**What you should do**.
What is needed is every line of the data that includes the word "arrow". Please copy each one.

**Material for this task**.
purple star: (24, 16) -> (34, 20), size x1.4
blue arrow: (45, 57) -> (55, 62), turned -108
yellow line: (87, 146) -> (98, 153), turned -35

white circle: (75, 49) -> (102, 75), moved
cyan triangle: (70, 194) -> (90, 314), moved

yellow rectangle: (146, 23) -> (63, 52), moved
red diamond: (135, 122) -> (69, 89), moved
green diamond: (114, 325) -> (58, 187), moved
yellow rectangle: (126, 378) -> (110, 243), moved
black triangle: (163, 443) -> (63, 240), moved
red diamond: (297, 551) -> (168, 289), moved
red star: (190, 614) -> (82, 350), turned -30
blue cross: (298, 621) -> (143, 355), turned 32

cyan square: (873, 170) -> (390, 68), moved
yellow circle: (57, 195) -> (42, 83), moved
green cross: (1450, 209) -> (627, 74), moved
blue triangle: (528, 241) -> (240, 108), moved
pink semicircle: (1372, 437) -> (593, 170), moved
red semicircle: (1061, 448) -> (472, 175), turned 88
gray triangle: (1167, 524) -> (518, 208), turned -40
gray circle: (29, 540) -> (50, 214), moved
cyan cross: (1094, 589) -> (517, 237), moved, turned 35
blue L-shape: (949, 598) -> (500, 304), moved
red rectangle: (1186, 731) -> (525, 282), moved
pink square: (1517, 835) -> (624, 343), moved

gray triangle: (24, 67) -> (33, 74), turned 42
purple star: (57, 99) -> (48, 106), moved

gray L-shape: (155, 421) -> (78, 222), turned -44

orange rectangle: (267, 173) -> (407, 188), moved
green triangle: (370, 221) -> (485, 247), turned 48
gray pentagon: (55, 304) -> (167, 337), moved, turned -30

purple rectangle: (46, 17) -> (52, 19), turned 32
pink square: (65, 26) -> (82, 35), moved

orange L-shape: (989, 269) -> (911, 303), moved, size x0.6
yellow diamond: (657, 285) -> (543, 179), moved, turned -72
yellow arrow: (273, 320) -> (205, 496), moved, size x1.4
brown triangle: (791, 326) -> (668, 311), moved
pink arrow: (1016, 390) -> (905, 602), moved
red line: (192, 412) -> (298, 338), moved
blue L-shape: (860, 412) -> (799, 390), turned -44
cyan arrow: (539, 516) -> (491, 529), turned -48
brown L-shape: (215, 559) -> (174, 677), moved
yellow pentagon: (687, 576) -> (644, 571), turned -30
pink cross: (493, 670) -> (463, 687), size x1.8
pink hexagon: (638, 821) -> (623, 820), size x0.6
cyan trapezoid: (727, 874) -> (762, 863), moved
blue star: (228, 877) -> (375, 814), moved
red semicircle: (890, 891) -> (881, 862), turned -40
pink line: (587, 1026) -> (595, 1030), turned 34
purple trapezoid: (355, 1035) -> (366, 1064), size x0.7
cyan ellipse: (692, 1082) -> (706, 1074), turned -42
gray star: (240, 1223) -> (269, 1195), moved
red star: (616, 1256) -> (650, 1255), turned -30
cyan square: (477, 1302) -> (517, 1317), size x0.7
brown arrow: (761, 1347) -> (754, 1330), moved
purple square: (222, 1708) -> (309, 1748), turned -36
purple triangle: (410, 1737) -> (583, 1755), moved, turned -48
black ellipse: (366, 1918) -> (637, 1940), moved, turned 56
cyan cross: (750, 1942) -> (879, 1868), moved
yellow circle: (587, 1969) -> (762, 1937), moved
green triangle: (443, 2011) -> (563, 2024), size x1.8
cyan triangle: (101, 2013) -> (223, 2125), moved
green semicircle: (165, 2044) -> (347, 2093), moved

**Reply to the task**.
blue arrow: (45, 57) -> (55, 62), turned -108
yellow arrow: (273, 320) -> (205, 496), moved, size x1.4
pink arrow: (1016, 390) -> (905, 602), moved
cyan arrow: (539, 516) -> (491, 529), turned -48
brown arrow: (761, 1347) -> (754, 1330), moved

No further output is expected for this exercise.